- [AIM OF THE EXERCISE]:
When you reach a picture, skip it, and retype every line below exactly.

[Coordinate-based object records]

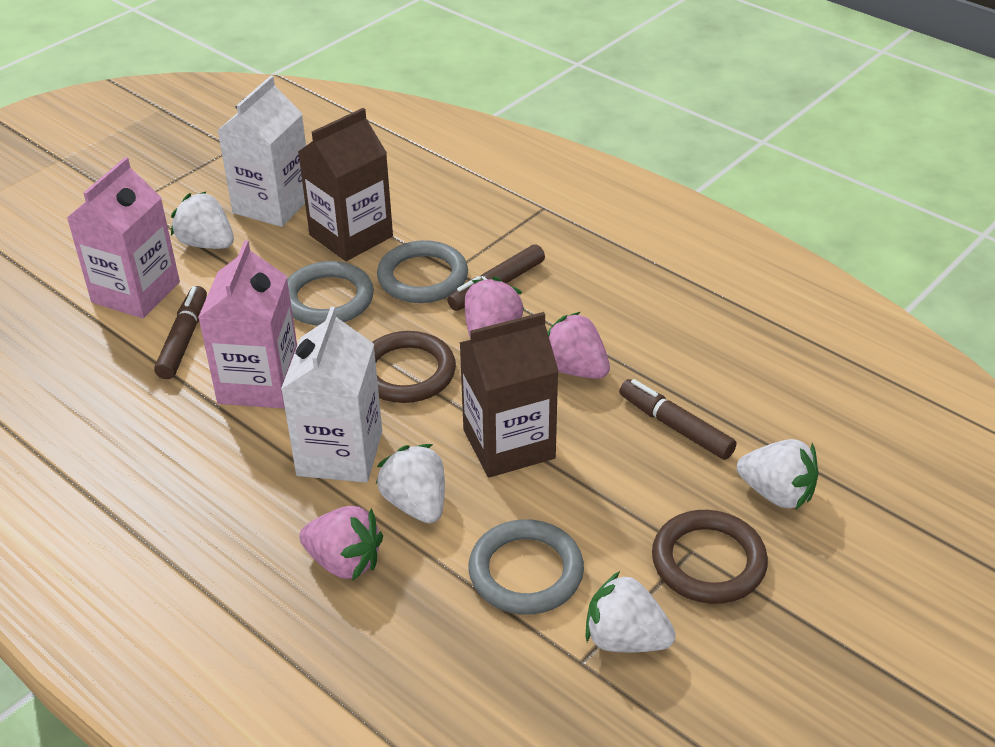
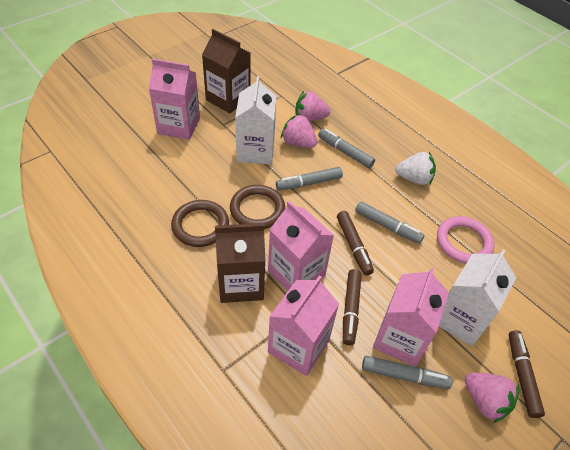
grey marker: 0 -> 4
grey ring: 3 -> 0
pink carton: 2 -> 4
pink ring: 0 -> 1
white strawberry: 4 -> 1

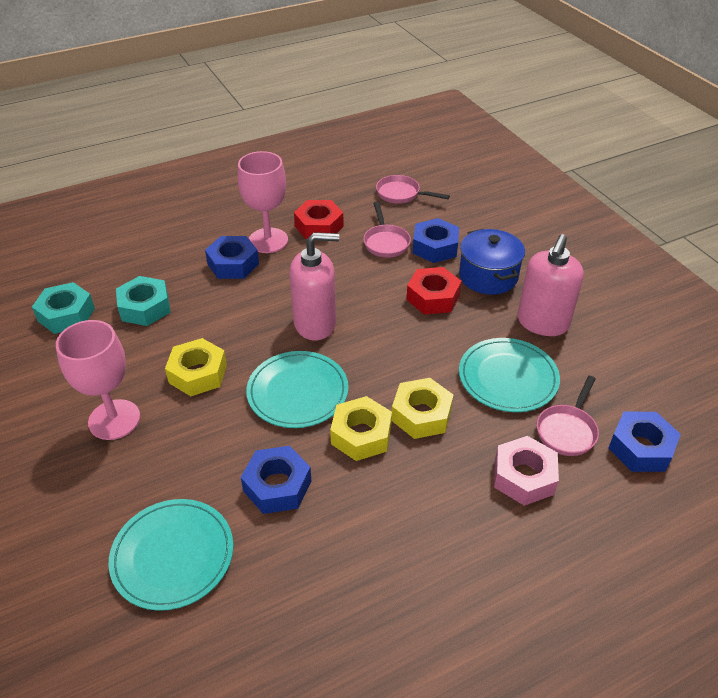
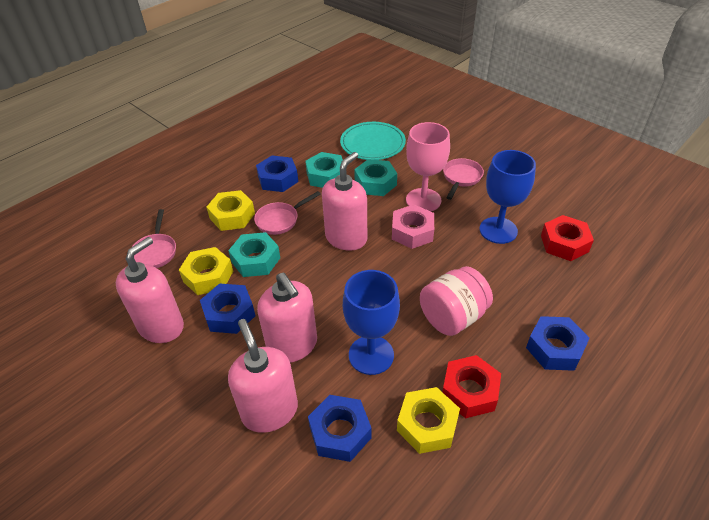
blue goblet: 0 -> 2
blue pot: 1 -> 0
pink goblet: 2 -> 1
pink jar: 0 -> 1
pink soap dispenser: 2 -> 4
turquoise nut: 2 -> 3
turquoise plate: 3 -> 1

- [REPLY TO THE TASK]:
grey marker: 0 -> 4
grey ring: 3 -> 0
pink carton: 2 -> 4
pink ring: 0 -> 1
white strawberry: 4 -> 1

blue goblet: 0 -> 2
blue pot: 1 -> 0
pink goblet: 2 -> 1
pink jar: 0 -> 1
pink soap dispenser: 2 -> 4
turquoise nut: 2 -> 3
turquoise plate: 3 -> 1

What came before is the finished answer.